PROBLEM DESCRIPTION:
Give the records back in full, exactly as they read.

DATA SUPPLIED:
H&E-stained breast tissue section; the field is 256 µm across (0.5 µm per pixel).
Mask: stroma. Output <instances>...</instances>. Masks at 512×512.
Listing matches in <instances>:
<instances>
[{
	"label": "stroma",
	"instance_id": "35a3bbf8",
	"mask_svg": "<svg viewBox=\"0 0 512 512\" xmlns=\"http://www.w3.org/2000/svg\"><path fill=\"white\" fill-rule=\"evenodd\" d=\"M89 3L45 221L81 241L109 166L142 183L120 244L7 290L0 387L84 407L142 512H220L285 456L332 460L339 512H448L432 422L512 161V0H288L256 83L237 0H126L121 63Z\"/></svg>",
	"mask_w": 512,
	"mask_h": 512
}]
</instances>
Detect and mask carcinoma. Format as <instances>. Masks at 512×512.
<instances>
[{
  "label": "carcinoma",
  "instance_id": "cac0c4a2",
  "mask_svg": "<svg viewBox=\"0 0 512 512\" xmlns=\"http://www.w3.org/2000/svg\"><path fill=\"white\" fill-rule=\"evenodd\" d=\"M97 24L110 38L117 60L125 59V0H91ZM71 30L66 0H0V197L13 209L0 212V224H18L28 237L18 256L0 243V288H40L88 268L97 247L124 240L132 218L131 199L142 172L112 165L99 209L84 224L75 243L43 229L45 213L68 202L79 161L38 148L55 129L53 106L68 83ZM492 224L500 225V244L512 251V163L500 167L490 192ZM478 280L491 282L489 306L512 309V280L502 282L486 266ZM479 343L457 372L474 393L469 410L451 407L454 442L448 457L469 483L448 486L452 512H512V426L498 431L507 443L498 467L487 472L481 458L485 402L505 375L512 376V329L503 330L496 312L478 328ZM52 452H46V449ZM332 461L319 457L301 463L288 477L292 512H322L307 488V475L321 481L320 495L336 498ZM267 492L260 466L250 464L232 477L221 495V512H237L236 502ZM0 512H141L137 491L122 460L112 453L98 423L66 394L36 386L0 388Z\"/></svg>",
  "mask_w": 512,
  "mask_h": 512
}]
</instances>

EXERCISE OUTPUT:
H&E-stained breast tissue section; the field is 256 µm across (0.5 µm per pixel).
Mask: stroma. Output <instances>...</instances>. Masks at 512×512.
Listing matches in <instances>:
<instances>
[{
	"label": "stroma",
	"instance_id": "35a3bbf8",
	"mask_svg": "<svg viewBox=\"0 0 512 512\" xmlns=\"http://www.w3.org/2000/svg\"><path fill=\"white\" fill-rule=\"evenodd\" d=\"M89 3L45 221L81 241L109 166L142 183L120 244L7 290L0 387L84 407L142 512H220L285 456L332 460L339 512H448L432 422L512 161V0H288L256 83L237 0H126L121 63Z\"/></svg>",
	"mask_w": 512,
	"mask_h": 512
}]
</instances>
Detect and mask carcinoma. Format as <instances>. Masks at 512×512.
<instances>
[{
  "label": "carcinoma",
  "instance_id": "cac0c4a2",
  "mask_svg": "<svg viewBox=\"0 0 512 512\" xmlns=\"http://www.w3.org/2000/svg\"><path fill=\"white\" fill-rule=\"evenodd\" d=\"M97 24L110 38L117 60L125 59V0H91ZM71 30L66 0H0V197L13 209L0 212V224H18L28 237L18 256L0 243V288H40L88 268L97 247L124 240L132 218L131 199L142 172L112 165L99 209L84 224L75 243L43 229L45 213L68 202L79 161L38 148L55 129L53 106L68 83ZM492 224L500 225V244L512 251V163L500 167L490 192ZM478 280L491 282L489 306L512 309V280L502 282L486 266ZM479 343L457 372L474 393L469 410L451 407L454 442L448 457L469 483L448 486L452 512H512V426L498 431L507 443L498 467L487 472L481 458L485 402L505 375L512 376V329L503 330L496 312L478 328ZM52 452H46V449ZM332 461L319 457L301 463L288 477L292 512H322L307 488V475L321 481L320 495L336 498ZM267 492L260 466L250 464L232 477L221 495V512H237L236 502ZM0 512H141L137 491L122 460L112 453L98 423L66 394L36 386L0 388Z\"/></svg>",
  "mask_w": 512,
  "mask_h": 512
}]
</instances>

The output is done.